MATERIAL PROVIDED Start Marker

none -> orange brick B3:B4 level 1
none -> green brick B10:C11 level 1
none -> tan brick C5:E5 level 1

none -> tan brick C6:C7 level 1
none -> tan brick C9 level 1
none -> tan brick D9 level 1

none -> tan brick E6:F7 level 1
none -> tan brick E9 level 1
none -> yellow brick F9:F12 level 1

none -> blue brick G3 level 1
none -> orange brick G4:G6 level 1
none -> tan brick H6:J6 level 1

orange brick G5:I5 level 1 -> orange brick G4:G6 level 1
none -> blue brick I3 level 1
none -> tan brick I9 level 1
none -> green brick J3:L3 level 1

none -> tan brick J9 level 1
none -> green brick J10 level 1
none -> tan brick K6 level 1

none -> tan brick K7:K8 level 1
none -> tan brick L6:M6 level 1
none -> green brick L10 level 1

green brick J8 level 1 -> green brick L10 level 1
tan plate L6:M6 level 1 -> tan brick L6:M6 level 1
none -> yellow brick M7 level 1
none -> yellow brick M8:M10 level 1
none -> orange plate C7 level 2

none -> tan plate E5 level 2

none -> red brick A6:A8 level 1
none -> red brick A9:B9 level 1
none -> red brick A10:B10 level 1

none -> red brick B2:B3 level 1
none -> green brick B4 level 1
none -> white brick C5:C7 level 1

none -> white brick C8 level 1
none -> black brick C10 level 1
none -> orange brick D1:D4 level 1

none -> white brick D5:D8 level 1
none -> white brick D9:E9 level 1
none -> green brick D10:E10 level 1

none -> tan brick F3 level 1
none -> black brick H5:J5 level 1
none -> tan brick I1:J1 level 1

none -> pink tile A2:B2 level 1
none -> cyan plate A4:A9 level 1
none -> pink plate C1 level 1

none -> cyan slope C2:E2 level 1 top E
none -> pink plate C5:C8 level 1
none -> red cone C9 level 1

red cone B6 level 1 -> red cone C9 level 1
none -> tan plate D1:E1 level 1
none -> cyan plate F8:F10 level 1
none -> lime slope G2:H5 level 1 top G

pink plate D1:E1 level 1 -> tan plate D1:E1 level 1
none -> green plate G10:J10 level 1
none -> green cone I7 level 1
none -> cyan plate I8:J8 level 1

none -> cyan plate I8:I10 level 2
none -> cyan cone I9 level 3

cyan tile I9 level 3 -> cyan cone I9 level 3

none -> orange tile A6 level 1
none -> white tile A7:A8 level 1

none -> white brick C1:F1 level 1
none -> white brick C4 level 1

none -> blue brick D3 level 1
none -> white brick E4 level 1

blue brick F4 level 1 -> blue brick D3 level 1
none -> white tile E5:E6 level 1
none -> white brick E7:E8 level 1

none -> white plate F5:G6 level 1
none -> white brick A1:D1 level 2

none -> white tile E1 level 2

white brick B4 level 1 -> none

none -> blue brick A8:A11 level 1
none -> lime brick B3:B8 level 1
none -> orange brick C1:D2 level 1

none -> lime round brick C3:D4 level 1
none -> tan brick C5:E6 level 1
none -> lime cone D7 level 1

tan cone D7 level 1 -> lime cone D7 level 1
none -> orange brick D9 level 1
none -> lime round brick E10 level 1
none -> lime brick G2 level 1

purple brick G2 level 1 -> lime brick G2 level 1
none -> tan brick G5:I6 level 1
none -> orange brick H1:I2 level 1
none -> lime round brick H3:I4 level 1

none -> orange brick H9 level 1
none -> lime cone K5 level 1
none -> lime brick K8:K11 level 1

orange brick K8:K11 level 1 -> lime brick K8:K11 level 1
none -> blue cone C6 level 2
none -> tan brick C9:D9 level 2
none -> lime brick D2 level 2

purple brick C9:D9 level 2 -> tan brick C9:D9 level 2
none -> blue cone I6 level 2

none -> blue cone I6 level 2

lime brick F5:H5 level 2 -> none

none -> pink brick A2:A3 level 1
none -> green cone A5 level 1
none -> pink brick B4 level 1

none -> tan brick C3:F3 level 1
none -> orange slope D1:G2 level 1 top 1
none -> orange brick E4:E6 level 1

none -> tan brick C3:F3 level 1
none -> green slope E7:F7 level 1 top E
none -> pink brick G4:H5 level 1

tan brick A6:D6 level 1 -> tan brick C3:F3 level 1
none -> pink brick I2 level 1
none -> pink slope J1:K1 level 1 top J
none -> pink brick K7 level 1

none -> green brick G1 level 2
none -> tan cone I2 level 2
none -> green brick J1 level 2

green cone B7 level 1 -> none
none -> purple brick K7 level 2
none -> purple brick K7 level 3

MATERIAL PROVIDED End Marker

WHAT YOU ARE ASKED TO DO: The whole of the data is to be returned with every line intact.

ANSWER TO THIS TASK:
none -> orange brick B3:B4 level 1
none -> green brick B10:C11 level 1
none -> tan brick C5:E5 level 1

none -> tan brick C6:C7 level 1
none -> tan brick C9 level 1
none -> tan brick D9 level 1

none -> tan brick E6:F7 level 1
none -> tan brick E9 level 1
none -> yellow brick F9:F12 level 1

none -> blue brick G3 level 1
none -> orange brick G4:G6 level 1
none -> tan brick H6:J6 level 1

orange brick G5:I5 level 1 -> orange brick G4:G6 level 1
none -> blue brick I3 level 1
none -> tan brick I9 level 1
none -> green brick J3:L3 level 1

none -> tan brick J9 level 1
none -> green brick J10 level 1
none -> tan brick K6 level 1

none -> tan brick K7:K8 level 1
none -> tan brick L6:M6 level 1
none -> green brick L10 level 1

green brick J8 level 1 -> green brick L10 level 1
tan plate L6:M6 level 1 -> tan brick L6:M6 level 1
none -> yellow brick M7 level 1
none -> yellow brick M8:M10 level 1
none -> orange plate C7 level 2

none -> tan plate E5 level 2

none -> red brick A6:A8 level 1
none -> red brick A9:B9 level 1
none -> red brick A10:B10 level 1

none -> red brick B2:B3 level 1
none -> green brick B4 level 1
none -> white brick C5:C7 level 1

none -> white brick C8 level 1
none -> black brick C10 level 1
none -> orange brick D1:D4 level 1

none -> white brick D5:D8 level 1
none -> white brick D9:E9 level 1
none -> green brick D10:E10 level 1

none -> tan brick F3 level 1
none -> black brick H5:J5 level 1
none -> tan brick I1:J1 level 1

none -> pink tile A2:B2 level 1
none -> cyan plate A4:A9 level 1
none -> pink plate C1 level 1

none -> cyan slope C2:E2 level 1 top E
none -> pink plate C5:C8 level 1
none -> red cone C9 level 1

red cone B6 level 1 -> red cone C9 level 1
none -> tan plate D1:E1 level 1
none -> cyan plate F8:F10 level 1
none -> lime slope G2:H5 level 1 top G

pink plate D1:E1 level 1 -> tan plate D1:E1 level 1
none -> green plate G10:J10 level 1
none -> green cone I7 level 1
none -> cyan plate I8:J8 level 1

none -> cyan plate I8:I10 level 2
none -> cyan cone I9 level 3

cyan tile I9 level 3 -> cyan cone I9 level 3

none -> orange tile A6 level 1
none -> white tile A7:A8 level 1

none -> white brick C1:F1 level 1
none -> white brick C4 level 1

none -> blue brick D3 level 1
none -> white brick E4 level 1

blue brick F4 level 1 -> blue brick D3 level 1
none -> white tile E5:E6 level 1
none -> white brick E7:E8 level 1

none -> white plate F5:G6 level 1
none -> white brick A1:D1 level 2

none -> white tile E1 level 2

white brick B4 level 1 -> none

none -> blue brick A8:A11 level 1
none -> lime brick B3:B8 level 1
none -> orange brick C1:D2 level 1

none -> lime round brick C3:D4 level 1
none -> tan brick C5:E6 level 1
none -> lime cone D7 level 1

tan cone D7 level 1 -> lime cone D7 level 1
none -> orange brick D9 level 1
none -> lime round brick E10 level 1
none -> lime brick G2 level 1

purple brick G2 level 1 -> lime brick G2 level 1
none -> tan brick G5:I6 level 1
none -> orange brick H1:I2 level 1
none -> lime round brick H3:I4 level 1

none -> orange brick H9 level 1
none -> lime cone K5 level 1
none -> lime brick K8:K11 level 1

orange brick K8:K11 level 1 -> lime brick K8:K11 level 1
none -> blue cone C6 level 2
none -> tan brick C9:D9 level 2
none -> lime brick D2 level 2

purple brick C9:D9 level 2 -> tan brick C9:D9 level 2
none -> blue cone I6 level 2

none -> blue cone I6 level 2

lime brick F5:H5 level 2 -> none

none -> pink brick A2:A3 level 1
none -> green cone A5 level 1
none -> pink brick B4 level 1

none -> tan brick C3:F3 level 1
none -> orange slope D1:G2 level 1 top 1
none -> orange brick E4:E6 level 1

none -> tan brick C3:F3 level 1
none -> green slope E7:F7 level 1 top E
none -> pink brick G4:H5 level 1

tan brick A6:D6 level 1 -> tan brick C3:F3 level 1
none -> pink brick I2 level 1
none -> pink slope J1:K1 level 1 top J
none -> pink brick K7 level 1

none -> green brick G1 level 2
none -> tan cone I2 level 2
none -> green brick J1 level 2

green cone B7 level 1 -> none
none -> purple brick K7 level 2
none -> purple brick K7 level 3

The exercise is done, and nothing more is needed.